- _DATA IN THIS EXERCISE_
— start —

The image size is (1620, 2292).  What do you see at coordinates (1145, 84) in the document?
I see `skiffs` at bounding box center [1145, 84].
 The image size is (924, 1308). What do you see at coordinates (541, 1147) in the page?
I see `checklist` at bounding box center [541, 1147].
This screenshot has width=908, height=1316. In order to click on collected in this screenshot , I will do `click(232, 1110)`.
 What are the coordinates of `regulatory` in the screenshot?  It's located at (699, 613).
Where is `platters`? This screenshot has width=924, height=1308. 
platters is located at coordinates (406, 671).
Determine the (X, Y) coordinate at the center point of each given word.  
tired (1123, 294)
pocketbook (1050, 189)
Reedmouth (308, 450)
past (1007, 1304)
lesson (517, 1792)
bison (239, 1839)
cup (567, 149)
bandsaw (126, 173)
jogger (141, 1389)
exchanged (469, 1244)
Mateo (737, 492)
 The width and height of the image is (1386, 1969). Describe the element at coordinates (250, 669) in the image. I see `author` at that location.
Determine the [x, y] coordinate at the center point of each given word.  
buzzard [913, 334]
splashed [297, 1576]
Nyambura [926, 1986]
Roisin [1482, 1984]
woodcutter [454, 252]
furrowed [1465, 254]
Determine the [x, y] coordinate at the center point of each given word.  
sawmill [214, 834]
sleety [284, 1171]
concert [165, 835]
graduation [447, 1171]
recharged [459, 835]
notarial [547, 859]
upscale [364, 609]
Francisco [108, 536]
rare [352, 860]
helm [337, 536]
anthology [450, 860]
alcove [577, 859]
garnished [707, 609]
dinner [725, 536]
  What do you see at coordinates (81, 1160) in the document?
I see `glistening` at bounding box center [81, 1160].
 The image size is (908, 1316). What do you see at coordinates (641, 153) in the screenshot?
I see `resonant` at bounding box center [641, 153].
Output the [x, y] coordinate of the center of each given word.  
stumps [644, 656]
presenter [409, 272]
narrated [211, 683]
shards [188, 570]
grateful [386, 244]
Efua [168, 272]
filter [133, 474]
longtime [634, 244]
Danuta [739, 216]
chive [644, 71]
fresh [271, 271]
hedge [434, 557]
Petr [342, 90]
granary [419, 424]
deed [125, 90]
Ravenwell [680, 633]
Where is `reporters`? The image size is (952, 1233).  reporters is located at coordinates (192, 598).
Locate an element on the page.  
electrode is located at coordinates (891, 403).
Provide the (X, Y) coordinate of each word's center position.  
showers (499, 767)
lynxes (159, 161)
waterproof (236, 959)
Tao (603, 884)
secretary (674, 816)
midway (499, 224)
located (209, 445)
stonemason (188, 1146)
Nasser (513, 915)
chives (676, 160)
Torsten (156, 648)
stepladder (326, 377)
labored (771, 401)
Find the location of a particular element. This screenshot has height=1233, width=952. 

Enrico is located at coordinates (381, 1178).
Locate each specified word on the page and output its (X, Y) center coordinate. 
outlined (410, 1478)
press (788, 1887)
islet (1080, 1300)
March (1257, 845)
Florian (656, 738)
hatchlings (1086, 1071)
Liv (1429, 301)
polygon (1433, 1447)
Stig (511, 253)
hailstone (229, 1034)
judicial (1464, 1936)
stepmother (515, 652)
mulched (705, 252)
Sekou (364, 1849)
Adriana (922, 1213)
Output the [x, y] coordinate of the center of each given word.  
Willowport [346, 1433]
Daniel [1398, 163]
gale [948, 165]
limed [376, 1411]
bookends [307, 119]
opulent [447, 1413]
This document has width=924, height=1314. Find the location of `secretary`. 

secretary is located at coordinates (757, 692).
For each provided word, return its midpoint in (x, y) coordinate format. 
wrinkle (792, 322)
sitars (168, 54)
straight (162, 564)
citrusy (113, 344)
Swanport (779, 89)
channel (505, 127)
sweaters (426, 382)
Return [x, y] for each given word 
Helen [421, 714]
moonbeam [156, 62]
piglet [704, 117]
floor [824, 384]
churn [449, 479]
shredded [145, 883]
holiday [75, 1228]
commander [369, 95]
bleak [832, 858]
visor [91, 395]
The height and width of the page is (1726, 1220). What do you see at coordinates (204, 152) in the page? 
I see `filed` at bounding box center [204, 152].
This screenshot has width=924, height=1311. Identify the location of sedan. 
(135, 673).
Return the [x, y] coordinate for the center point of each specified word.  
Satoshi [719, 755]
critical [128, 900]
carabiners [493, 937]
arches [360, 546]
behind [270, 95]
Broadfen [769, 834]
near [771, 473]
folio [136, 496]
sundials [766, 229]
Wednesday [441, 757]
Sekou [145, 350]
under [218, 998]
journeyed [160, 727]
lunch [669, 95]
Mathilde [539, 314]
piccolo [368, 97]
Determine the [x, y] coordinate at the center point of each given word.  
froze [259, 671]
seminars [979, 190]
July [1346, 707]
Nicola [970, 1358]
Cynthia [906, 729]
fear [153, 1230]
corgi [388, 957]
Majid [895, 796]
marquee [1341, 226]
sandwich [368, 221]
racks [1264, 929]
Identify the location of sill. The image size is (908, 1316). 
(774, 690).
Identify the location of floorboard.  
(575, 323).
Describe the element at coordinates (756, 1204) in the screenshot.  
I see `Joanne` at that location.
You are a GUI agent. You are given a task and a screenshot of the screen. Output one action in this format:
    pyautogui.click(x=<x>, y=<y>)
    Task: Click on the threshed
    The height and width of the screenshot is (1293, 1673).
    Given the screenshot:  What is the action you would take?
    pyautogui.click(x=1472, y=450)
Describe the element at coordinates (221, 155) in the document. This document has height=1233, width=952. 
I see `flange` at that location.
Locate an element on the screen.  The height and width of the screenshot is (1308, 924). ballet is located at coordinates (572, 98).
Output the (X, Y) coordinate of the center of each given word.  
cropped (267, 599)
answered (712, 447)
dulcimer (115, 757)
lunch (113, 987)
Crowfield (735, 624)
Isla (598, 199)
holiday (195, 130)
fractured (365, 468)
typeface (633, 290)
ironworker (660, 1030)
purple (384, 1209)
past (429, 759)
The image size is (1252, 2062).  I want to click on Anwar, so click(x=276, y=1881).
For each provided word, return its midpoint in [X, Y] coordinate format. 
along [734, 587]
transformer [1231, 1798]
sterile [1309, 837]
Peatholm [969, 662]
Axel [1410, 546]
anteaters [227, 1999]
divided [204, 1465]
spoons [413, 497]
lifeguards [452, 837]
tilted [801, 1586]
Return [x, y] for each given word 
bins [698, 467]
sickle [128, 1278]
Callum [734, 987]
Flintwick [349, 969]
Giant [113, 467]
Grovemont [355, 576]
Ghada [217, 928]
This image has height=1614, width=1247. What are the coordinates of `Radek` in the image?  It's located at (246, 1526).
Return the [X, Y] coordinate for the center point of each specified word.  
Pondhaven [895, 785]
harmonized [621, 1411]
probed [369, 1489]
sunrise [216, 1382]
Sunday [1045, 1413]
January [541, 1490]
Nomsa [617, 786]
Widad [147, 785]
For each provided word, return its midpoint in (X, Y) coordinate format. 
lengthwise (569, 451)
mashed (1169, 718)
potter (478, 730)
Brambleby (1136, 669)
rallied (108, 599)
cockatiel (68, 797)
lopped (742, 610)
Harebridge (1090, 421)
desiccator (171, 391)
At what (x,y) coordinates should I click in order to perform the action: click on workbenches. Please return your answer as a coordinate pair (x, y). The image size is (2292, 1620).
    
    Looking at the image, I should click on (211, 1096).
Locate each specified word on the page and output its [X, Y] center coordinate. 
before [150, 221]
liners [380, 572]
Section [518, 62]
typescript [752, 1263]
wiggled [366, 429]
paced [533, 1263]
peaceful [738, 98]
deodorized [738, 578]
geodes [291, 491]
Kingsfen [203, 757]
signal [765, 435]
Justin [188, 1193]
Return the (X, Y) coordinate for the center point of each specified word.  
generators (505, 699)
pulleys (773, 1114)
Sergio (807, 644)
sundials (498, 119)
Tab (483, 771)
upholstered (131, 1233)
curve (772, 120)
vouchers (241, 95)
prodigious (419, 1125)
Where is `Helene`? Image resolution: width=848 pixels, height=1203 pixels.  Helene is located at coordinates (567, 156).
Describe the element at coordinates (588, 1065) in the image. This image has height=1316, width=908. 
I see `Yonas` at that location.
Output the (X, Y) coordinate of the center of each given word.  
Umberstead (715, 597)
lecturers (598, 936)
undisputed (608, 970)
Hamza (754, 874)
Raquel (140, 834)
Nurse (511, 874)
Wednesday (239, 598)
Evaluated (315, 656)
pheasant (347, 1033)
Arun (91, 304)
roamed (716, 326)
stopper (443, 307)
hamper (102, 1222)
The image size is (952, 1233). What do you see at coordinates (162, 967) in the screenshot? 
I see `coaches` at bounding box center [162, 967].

— end —

- _WHAT YOU HAVE TO DO_
Edit the lines from the one containing "coordinates (192, 598)." through the one containing "Willowport [346, 1433]", replacing "stonemason" with "bricklayer" and keeping everything else the same.

- _RESULT OF THIS TASK_
Where is `reporters`? The image size is (952, 1233).  reporters is located at coordinates (192, 598).
Locate an element on the page.  
electrode is located at coordinates (891, 403).
Provide the (X, Y) coordinate of each word's center position.  
showers (499, 767)
lynxes (159, 161)
waterproof (236, 959)
Tao (603, 884)
secretary (674, 816)
midway (499, 224)
located (209, 445)
bricklayer (188, 1146)
Nasser (513, 915)
chives (676, 160)
Torsten (156, 648)
stepladder (326, 377)
labored (771, 401)
Find the location of a particular element. This screenshot has height=1233, width=952. 

Enrico is located at coordinates (381, 1178).
Locate each specified word on the page and output its (X, Y) center coordinate. 
outlined (410, 1478)
press (788, 1887)
islet (1080, 1300)
March (1257, 845)
Florian (656, 738)
hatchlings (1086, 1071)
Liv (1429, 301)
polygon (1433, 1447)
Stig (511, 253)
hailstone (229, 1034)
judicial (1464, 1936)
stepmother (515, 652)
mulched (705, 252)
Sekou (364, 1849)
Adriana (922, 1213)
Output the [x, y] coordinate of the center of each given word.  
Willowport [346, 1433]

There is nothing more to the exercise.